● Problem statement: The entries that follow include a run beginning at the line with "scarlet photo camera" and ending at the line with "snow-white ruler <262, 425>"; restate that run word for word and leave the rest out.
"""
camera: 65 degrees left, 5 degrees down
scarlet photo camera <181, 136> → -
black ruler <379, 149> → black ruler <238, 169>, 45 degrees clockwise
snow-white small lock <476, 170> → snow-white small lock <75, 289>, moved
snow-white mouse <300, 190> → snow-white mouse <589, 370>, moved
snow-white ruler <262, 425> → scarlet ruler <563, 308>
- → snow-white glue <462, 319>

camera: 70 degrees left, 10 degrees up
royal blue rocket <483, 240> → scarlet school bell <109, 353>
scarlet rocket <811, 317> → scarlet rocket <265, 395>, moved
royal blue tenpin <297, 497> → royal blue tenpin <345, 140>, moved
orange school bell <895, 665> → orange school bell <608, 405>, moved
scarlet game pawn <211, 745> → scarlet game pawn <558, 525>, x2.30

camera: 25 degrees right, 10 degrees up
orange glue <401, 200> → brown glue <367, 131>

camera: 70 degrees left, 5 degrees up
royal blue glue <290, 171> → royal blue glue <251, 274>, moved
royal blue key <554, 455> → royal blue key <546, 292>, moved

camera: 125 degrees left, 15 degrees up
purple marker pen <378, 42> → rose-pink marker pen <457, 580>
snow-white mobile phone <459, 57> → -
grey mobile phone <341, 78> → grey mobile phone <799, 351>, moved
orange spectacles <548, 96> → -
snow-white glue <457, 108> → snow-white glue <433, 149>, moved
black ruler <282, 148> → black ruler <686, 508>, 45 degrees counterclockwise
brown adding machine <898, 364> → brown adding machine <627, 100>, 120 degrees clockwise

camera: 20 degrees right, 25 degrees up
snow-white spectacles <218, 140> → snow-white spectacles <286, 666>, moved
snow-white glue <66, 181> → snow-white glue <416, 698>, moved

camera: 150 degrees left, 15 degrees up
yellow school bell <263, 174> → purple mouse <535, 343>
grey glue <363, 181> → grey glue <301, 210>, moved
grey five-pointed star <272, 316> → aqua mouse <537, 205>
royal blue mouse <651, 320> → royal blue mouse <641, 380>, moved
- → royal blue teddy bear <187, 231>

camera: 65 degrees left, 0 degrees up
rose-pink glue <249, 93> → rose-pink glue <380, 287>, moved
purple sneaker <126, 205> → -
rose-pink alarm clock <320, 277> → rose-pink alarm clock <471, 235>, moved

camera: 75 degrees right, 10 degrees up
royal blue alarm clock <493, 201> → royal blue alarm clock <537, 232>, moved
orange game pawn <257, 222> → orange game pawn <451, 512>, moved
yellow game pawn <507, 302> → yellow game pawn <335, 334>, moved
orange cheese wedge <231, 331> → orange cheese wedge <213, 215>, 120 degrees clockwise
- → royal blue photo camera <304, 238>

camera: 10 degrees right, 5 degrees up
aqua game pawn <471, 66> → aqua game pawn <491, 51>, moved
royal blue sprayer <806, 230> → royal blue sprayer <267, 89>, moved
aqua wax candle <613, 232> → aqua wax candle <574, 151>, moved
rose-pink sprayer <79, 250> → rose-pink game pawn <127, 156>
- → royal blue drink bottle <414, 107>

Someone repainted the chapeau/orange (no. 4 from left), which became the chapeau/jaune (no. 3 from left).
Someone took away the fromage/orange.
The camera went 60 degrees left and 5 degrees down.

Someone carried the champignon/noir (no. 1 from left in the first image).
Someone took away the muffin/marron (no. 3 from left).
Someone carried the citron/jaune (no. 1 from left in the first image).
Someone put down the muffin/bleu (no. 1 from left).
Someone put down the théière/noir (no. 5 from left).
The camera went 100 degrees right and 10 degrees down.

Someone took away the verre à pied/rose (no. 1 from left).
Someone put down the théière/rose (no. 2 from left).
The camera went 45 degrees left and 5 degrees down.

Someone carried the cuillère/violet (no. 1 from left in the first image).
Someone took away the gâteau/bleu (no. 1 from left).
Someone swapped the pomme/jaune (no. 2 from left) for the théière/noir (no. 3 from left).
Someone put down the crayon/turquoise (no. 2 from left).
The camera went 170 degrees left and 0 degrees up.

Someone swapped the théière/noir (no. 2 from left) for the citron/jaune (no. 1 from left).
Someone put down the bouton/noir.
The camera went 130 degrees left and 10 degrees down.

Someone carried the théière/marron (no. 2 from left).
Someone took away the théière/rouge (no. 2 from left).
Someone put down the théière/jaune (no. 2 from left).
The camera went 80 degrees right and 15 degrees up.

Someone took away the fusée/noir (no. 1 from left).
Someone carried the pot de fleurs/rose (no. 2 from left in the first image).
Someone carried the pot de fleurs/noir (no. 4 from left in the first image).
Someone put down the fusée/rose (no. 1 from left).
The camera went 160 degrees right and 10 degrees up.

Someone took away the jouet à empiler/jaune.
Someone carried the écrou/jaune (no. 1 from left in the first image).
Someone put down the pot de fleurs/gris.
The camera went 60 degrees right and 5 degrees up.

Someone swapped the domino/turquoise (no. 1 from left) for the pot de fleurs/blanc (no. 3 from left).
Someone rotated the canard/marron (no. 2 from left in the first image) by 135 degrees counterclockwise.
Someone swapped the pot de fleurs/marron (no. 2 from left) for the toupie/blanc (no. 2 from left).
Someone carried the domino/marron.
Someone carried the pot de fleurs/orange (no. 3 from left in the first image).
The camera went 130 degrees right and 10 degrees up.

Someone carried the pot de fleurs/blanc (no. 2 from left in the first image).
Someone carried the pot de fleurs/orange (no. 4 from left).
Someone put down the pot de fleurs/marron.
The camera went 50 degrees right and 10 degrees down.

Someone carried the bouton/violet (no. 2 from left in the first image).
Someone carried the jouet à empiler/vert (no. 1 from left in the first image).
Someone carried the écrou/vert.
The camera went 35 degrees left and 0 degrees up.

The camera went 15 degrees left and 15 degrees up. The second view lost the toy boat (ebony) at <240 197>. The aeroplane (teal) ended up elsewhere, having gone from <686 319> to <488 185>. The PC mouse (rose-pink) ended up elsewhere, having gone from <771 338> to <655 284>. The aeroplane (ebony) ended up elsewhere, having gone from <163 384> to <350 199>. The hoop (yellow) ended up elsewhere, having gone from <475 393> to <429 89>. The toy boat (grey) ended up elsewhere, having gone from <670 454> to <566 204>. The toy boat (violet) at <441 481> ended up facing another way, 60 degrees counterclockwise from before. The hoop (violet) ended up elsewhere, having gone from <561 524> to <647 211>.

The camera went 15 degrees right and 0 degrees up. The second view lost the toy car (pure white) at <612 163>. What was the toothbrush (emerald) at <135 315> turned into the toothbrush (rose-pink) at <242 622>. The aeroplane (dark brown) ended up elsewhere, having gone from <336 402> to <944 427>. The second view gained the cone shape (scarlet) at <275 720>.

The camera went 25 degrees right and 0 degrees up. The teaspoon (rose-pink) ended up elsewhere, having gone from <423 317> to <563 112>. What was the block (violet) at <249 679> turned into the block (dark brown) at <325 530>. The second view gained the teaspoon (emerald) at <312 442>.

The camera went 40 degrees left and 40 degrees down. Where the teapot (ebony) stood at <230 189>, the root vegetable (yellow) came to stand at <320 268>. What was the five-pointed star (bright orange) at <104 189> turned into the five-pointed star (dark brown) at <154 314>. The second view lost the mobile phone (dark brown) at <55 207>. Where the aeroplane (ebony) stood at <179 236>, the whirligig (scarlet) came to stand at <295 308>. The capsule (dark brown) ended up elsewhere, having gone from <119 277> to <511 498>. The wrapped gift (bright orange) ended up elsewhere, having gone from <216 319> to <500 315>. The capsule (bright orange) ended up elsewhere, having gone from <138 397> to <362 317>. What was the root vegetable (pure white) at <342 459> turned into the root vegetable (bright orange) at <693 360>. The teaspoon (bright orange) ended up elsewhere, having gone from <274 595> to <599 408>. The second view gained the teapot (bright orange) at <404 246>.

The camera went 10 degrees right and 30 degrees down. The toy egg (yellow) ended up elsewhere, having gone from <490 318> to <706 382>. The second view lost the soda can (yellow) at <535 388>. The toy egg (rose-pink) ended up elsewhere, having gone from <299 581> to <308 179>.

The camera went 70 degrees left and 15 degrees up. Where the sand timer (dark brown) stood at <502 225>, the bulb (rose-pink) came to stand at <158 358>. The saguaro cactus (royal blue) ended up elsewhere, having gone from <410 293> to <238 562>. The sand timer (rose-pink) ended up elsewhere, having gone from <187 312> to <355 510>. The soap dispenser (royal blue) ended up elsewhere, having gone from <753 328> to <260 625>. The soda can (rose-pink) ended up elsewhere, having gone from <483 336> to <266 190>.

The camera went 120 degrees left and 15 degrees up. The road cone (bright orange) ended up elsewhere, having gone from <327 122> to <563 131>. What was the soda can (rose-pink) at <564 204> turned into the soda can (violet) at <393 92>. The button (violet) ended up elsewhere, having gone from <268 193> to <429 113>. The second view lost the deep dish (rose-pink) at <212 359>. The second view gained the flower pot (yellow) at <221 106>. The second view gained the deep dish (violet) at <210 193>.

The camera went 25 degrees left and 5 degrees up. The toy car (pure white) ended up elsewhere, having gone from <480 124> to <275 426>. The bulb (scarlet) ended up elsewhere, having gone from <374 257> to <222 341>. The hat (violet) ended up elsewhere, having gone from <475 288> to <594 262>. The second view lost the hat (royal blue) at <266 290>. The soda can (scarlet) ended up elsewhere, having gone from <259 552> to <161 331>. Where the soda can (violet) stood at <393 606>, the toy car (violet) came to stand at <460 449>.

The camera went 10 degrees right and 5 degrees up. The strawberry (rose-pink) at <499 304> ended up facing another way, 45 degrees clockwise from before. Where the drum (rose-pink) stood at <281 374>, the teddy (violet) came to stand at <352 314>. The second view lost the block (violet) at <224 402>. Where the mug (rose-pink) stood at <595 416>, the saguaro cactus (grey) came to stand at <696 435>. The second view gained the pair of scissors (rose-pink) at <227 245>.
"""
● Answer:
scarlet photo camera <181, 136> → -
black ruler <379, 149> → black ruler <238, 169>, 45 degrees clockwise
snow-white small lock <476, 170> → snow-white small lock <75, 289>, moved
snow-white mouse <300, 190> → snow-white mouse <589, 370>, moved
snow-white ruler <262, 425> → scarlet ruler <563, 308>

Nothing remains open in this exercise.